▶ Detected change data:
Content starts
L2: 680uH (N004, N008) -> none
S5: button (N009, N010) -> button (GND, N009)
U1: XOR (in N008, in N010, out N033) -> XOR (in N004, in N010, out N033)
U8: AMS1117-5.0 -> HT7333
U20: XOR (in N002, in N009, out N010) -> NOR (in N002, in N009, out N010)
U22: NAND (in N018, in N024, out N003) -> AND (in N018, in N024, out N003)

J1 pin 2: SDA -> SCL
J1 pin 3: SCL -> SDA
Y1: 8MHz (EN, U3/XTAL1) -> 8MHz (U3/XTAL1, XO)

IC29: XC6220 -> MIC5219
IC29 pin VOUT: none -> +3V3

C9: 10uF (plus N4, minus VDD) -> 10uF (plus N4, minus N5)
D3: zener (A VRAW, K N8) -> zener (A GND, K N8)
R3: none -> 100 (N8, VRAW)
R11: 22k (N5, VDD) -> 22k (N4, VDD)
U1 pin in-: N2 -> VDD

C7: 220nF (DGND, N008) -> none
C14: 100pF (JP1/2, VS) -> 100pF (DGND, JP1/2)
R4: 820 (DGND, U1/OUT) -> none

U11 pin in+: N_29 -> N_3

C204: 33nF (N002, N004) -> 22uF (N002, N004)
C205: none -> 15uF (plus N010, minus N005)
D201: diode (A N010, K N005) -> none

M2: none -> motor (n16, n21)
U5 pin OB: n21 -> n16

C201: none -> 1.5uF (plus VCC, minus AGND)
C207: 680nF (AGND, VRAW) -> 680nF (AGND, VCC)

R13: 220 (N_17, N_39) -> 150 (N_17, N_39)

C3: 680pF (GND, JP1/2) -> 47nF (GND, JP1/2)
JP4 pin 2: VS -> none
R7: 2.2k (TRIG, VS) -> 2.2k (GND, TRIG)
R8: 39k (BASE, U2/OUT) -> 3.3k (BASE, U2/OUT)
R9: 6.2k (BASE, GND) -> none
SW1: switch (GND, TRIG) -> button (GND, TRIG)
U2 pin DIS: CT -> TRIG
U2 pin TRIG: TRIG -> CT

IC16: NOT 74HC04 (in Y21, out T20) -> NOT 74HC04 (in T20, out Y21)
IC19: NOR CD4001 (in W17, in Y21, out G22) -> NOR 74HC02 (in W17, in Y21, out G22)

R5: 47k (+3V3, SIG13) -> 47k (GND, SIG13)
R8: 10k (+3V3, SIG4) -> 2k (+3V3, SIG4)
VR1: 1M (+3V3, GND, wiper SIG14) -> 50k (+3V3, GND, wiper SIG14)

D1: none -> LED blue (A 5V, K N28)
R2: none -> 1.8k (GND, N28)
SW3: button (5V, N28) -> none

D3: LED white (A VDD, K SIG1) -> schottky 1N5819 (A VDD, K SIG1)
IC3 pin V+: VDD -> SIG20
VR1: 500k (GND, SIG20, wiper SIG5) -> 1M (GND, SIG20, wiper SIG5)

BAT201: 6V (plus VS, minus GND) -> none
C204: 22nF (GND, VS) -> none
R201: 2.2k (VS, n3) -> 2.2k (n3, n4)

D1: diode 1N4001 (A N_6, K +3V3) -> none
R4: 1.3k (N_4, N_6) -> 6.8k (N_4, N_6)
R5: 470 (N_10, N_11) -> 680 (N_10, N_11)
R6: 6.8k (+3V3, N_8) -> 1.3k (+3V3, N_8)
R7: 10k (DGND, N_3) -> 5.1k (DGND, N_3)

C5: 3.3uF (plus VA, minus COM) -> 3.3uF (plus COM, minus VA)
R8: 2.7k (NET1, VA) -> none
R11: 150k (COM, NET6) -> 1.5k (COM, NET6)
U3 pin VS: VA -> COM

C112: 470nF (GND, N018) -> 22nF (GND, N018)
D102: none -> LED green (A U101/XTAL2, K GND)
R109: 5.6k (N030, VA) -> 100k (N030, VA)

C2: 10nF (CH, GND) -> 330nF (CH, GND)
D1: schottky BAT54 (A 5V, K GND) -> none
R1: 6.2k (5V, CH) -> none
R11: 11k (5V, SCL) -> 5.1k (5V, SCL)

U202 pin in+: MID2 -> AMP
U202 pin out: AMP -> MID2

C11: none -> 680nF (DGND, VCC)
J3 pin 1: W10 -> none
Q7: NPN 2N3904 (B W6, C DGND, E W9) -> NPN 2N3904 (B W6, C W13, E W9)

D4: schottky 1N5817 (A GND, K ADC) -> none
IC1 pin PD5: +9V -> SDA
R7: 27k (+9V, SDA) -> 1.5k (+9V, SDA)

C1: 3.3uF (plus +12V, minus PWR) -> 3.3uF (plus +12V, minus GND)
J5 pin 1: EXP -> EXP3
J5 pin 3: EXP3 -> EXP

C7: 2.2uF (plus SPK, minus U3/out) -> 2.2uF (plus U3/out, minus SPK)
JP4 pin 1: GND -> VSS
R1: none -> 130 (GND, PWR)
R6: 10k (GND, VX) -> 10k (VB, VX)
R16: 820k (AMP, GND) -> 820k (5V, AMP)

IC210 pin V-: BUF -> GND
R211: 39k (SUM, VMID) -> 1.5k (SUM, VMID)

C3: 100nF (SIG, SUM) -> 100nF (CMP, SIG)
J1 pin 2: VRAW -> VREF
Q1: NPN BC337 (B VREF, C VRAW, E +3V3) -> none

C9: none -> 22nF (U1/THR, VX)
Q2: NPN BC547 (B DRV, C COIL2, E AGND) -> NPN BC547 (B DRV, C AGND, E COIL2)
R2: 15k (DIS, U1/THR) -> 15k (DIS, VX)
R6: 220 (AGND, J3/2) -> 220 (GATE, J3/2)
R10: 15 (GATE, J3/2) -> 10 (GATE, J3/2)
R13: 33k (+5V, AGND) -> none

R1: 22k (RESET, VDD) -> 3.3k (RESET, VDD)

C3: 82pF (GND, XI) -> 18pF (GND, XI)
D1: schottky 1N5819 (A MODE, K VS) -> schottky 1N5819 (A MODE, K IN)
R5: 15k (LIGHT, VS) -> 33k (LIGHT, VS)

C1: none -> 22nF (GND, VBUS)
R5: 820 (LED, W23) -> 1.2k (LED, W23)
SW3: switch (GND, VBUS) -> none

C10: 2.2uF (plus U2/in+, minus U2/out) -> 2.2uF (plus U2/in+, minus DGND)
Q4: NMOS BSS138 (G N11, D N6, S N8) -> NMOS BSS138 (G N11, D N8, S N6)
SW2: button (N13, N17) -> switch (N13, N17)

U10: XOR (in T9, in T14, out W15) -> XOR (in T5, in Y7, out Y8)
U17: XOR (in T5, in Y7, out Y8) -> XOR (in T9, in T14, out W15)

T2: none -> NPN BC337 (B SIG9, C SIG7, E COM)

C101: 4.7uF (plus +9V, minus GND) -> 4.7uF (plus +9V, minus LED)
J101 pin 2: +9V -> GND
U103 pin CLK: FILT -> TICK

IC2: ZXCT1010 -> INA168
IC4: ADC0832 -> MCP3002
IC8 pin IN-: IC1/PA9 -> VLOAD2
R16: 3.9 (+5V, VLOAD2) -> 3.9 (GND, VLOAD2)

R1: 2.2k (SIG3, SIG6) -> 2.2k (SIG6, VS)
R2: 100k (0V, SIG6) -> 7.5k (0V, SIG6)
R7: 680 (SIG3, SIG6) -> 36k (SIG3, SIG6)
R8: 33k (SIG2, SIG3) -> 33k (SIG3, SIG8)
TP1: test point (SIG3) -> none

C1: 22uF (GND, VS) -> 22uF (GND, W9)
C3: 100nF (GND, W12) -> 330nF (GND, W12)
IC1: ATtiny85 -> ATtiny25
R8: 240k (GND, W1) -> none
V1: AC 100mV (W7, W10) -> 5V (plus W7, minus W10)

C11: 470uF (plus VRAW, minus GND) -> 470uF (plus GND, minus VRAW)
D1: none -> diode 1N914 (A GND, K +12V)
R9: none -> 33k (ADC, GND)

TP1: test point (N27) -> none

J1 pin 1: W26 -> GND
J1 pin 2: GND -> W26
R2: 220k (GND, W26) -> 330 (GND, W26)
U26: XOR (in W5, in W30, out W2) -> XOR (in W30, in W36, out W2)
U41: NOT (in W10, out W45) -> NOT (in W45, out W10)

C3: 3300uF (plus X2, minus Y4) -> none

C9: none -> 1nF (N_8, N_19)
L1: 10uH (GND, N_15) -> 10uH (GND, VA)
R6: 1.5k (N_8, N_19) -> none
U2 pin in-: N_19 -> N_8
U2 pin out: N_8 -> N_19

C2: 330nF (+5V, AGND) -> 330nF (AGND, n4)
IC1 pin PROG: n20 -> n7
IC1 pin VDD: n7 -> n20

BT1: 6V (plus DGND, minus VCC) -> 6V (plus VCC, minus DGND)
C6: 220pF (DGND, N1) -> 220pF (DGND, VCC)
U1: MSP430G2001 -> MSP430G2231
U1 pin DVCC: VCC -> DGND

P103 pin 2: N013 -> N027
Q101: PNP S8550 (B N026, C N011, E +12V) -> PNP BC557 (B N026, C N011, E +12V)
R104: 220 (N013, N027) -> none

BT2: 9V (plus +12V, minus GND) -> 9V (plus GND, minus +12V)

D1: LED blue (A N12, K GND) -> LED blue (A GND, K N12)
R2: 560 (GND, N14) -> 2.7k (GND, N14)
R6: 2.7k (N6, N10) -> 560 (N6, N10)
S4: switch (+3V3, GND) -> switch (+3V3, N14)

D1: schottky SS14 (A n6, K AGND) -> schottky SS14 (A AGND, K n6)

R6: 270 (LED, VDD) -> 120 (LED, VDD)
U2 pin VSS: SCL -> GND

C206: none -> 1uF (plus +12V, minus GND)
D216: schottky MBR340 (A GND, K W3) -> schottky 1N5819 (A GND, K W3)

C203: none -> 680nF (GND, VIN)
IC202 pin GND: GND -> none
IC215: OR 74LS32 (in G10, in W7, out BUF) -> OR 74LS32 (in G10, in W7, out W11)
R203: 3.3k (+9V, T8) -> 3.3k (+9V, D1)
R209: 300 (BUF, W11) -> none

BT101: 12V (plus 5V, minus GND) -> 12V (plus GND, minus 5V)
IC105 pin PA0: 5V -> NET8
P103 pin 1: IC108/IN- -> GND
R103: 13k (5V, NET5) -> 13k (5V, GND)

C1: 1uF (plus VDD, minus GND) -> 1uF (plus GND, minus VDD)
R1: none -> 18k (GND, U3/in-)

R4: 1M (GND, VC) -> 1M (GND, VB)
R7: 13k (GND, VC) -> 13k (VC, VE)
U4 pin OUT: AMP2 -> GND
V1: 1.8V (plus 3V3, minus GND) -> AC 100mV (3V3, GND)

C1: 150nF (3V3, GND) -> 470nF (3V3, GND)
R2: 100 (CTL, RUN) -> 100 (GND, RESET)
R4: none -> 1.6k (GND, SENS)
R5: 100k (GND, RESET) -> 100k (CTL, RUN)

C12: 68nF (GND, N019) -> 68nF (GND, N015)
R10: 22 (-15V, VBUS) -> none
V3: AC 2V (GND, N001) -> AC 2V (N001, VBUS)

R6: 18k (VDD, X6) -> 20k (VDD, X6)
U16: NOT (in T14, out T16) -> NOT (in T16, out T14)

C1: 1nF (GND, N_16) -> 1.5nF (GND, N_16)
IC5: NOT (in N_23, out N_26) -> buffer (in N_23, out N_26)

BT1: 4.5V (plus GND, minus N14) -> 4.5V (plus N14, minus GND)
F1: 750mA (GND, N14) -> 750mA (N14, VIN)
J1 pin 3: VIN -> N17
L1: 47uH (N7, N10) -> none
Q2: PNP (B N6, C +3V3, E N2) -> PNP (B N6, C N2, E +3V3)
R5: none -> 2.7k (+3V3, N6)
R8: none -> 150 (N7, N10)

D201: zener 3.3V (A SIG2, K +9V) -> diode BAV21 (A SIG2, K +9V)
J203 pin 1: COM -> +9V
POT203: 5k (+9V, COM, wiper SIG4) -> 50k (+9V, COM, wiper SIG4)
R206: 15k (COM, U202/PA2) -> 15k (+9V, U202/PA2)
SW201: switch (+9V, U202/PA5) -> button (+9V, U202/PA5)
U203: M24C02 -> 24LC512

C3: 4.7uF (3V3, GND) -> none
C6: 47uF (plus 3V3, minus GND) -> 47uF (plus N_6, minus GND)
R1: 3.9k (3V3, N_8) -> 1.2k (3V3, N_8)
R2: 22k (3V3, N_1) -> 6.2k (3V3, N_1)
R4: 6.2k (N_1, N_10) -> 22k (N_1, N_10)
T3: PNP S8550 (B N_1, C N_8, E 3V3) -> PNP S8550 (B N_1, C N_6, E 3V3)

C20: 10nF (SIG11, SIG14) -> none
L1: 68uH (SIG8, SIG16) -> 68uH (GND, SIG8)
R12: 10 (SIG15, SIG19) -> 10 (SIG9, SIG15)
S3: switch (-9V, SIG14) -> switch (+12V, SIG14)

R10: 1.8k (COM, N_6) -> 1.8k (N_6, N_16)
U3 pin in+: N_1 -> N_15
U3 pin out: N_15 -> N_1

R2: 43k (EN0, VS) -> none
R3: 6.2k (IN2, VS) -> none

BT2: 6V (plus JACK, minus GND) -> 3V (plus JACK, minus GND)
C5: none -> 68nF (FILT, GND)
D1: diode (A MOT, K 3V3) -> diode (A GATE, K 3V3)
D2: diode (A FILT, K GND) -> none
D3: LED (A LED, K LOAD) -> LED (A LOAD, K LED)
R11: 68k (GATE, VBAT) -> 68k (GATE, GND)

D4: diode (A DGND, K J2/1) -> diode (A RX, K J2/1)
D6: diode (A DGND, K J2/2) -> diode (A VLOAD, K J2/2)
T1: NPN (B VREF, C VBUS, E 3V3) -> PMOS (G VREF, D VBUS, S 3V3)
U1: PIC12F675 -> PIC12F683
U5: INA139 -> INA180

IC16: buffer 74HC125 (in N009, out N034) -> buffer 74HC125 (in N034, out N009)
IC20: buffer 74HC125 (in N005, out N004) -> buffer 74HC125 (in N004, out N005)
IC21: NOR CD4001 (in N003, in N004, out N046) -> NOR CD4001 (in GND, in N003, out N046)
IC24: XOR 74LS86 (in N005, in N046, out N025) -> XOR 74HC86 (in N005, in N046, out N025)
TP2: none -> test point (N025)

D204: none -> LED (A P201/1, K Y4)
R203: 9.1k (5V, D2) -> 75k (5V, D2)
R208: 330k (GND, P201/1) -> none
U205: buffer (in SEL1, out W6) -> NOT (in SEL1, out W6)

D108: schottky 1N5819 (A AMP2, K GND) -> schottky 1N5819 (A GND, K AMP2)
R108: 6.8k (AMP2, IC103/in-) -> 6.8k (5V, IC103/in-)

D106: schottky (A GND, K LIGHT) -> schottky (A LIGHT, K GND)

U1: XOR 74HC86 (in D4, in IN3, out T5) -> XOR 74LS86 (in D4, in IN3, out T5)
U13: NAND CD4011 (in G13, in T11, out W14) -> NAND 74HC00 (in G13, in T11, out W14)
Content ends
Could you restate, word for word, the lines above from the one with "IC29: XC6220 -> MIC5219" to the one with "M2: none -> motor (n16, n21)", both included?

▶ TASK ANSWER:
IC29: XC6220 -> MIC5219
IC29 pin VOUT: none -> +3V3

C9: 10uF (plus N4, minus VDD) -> 10uF (plus N4, minus N5)
D3: zener (A VRAW, K N8) -> zener (A GND, K N8)
R3: none -> 100 (N8, VRAW)
R11: 22k (N5, VDD) -> 22k (N4, VDD)
U1 pin in-: N2 -> VDD

C7: 220nF (DGND, N008) -> none
C14: 100pF (JP1/2, VS) -> 100pF (DGND, JP1/2)
R4: 820 (DGND, U1/OUT) -> none

U11 pin in+: N_29 -> N_3

C204: 33nF (N002, N004) -> 22uF (N002, N004)
C205: none -> 15uF (plus N010, minus N005)
D201: diode (A N010, K N005) -> none

M2: none -> motor (n16, n21)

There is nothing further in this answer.